MATERIAL SUPPLIED START
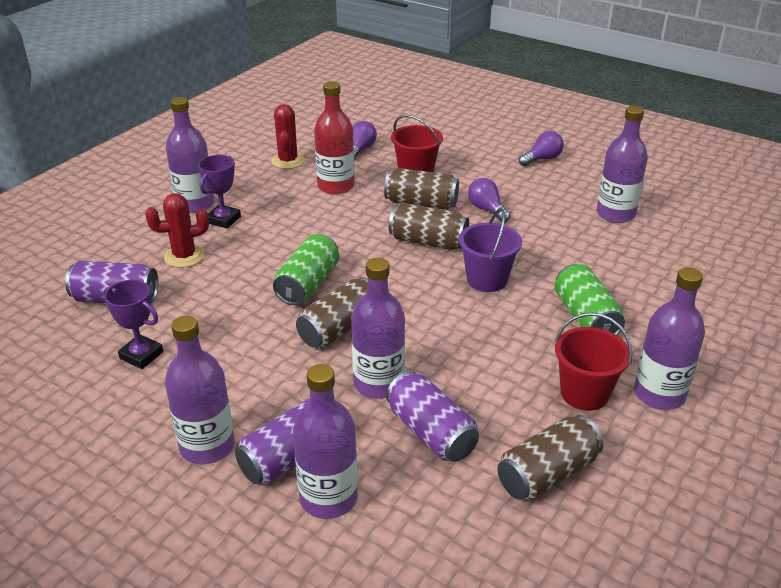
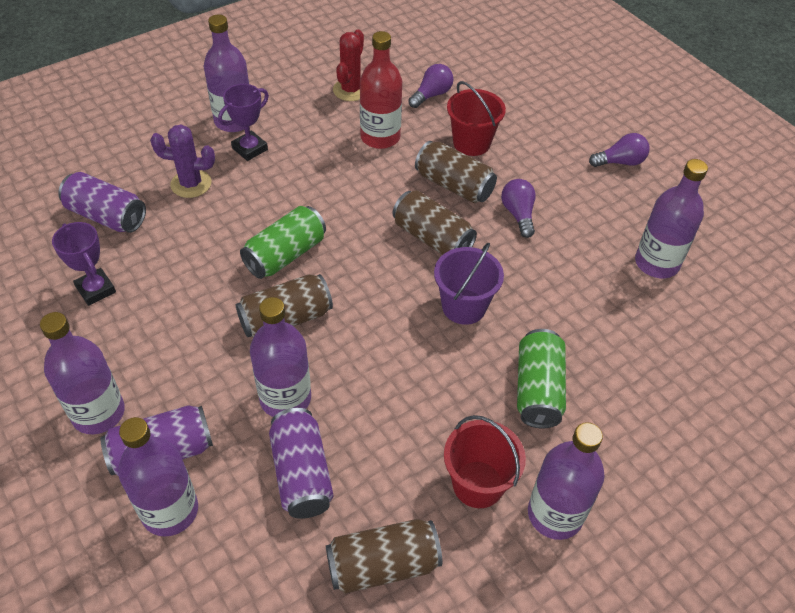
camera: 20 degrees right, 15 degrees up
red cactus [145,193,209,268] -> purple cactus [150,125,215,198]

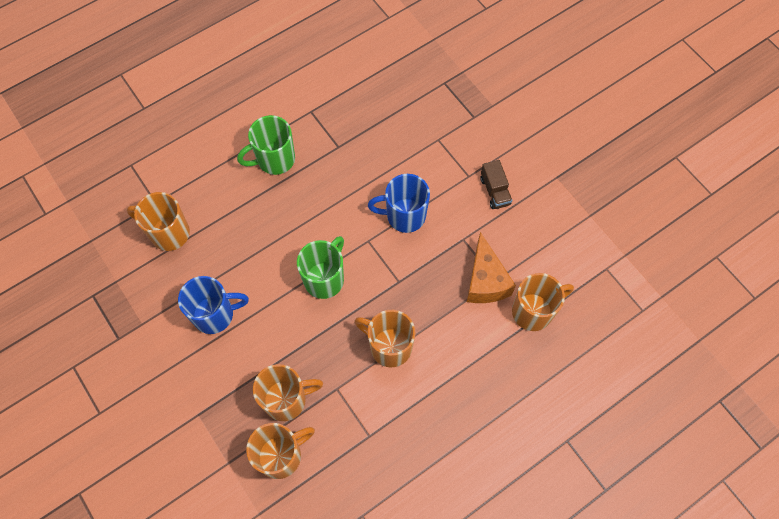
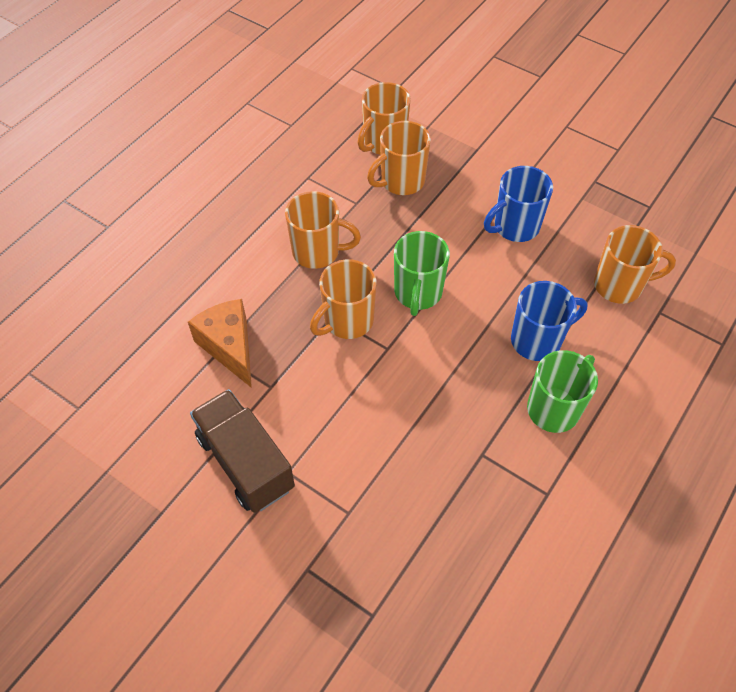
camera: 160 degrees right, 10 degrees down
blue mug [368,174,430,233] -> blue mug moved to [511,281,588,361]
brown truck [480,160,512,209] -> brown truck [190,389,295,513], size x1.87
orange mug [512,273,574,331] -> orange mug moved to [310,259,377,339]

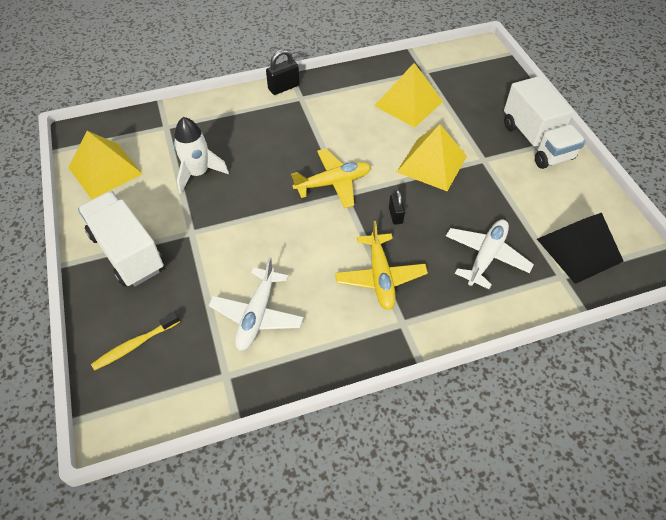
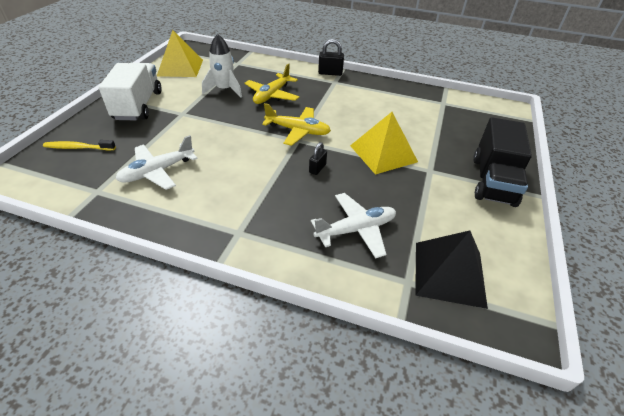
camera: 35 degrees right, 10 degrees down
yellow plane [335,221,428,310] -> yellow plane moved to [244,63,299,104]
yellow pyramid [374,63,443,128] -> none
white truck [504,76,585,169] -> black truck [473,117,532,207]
MATERIAL SUPPLIED END
### WHAT THE EXERCISE ASKS
Exactly as written, return each line above and leave the pictures behind.

### EXERCISE RESULT
camera: 20 degrees right, 15 degrees up
red cactus [145,193,209,268] -> purple cactus [150,125,215,198]

camera: 160 degrees right, 10 degrees down
blue mug [368,174,430,233] -> blue mug moved to [511,281,588,361]
brown truck [480,160,512,209] -> brown truck [190,389,295,513], size x1.87
orange mug [512,273,574,331] -> orange mug moved to [310,259,377,339]

camera: 35 degrees right, 10 degrees down
yellow plane [335,221,428,310] -> yellow plane moved to [244,63,299,104]
yellow pyramid [374,63,443,128] -> none
white truck [504,76,585,169] -> black truck [473,117,532,207]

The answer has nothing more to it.